* RECORDS TO USE *

··········

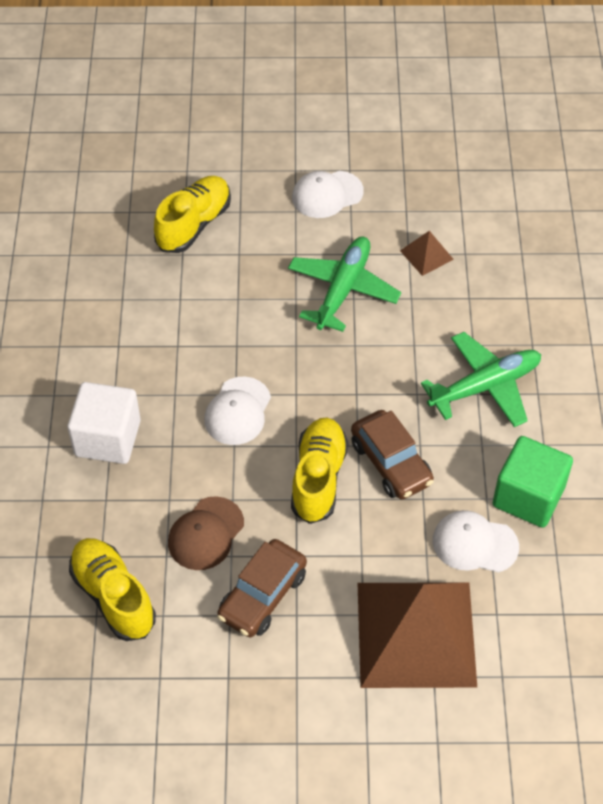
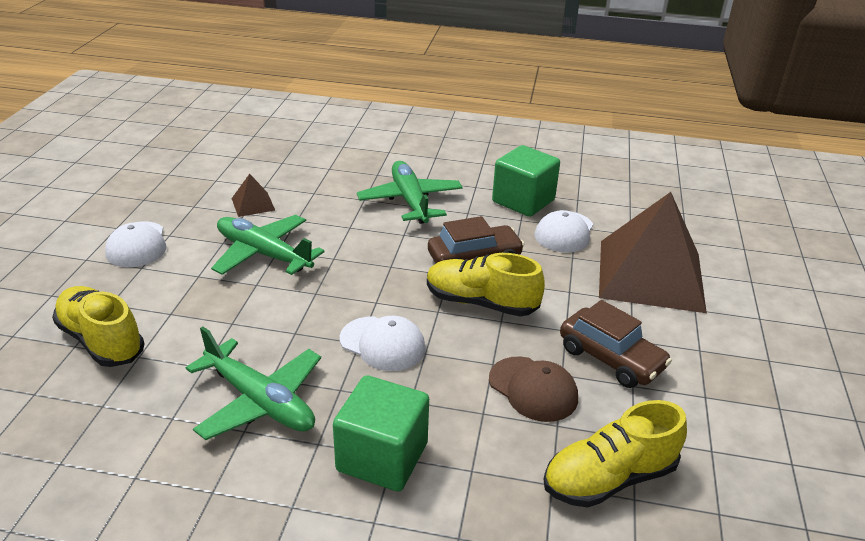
camera: 80 degrees left, 20 degrees down
white cube [67,382,141,464] -> green cube [333,375,429,492]
none -> green plane [186,327,321,440]

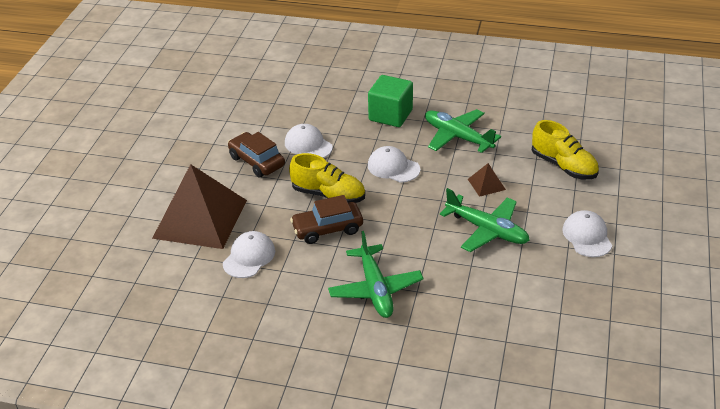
camera: 175 degrees left, 5 degrees up
brown pyramid [231,174,276,217] -> brown pyramid moved to [468,163,506,197]
brown cap [489,356,578,422] -> white cap [285,124,333,158]
green cube [492,145,560,217] -> none
yellow shoe [543,400,687,508] -> none

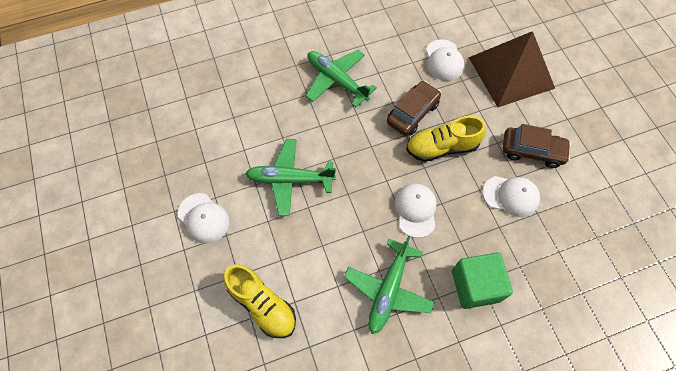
camera: 145 degrees right, 25 degrees up
white cap [368,146,420,182] -> white cap turned 90 degrees counterclockwise [395,184,436,238]
green plane [425,109,501,153] -> green plane turned 105 degrees clockwise [344,236,435,334]
brown pyramid [468,163,506,197] -> none
yellow shoe [532,120,599,180] -> yellow shoe turned 150 degrees counterclockwise [223,264,296,338]

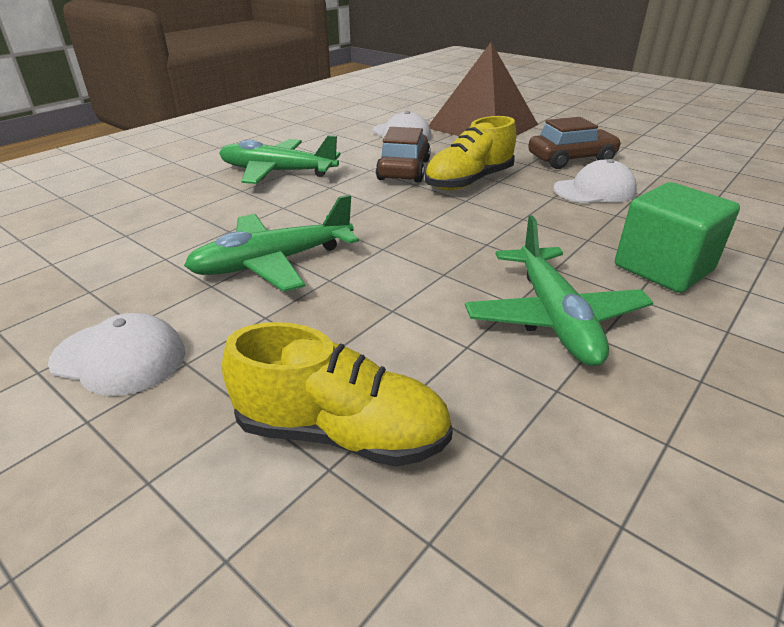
camera: 30 degrees left, 30 degrees down
white cap [395,184,436,238] -> none

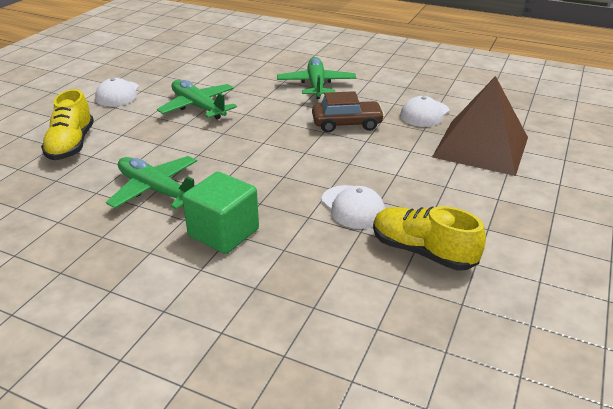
camera: 75 degrees right, 0 degrees up
yellow shoe [425,116,516,190] -> yellow shoe moved to [373,206,486,271]
green plane [465,215,654,366] -> green plane turned 60 degrees clockwise [106,156,197,209]
brown car [528,117,622,169] -> none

··········

* WHAT IS NEEDED *
Search the material for the string "left" and return each line that has it.

* TASK SOLUTION *
camera: 80 degrees left, 20 degrees down
camera: 175 degrees left, 5 degrees up
camera: 30 degrees left, 30 degrees down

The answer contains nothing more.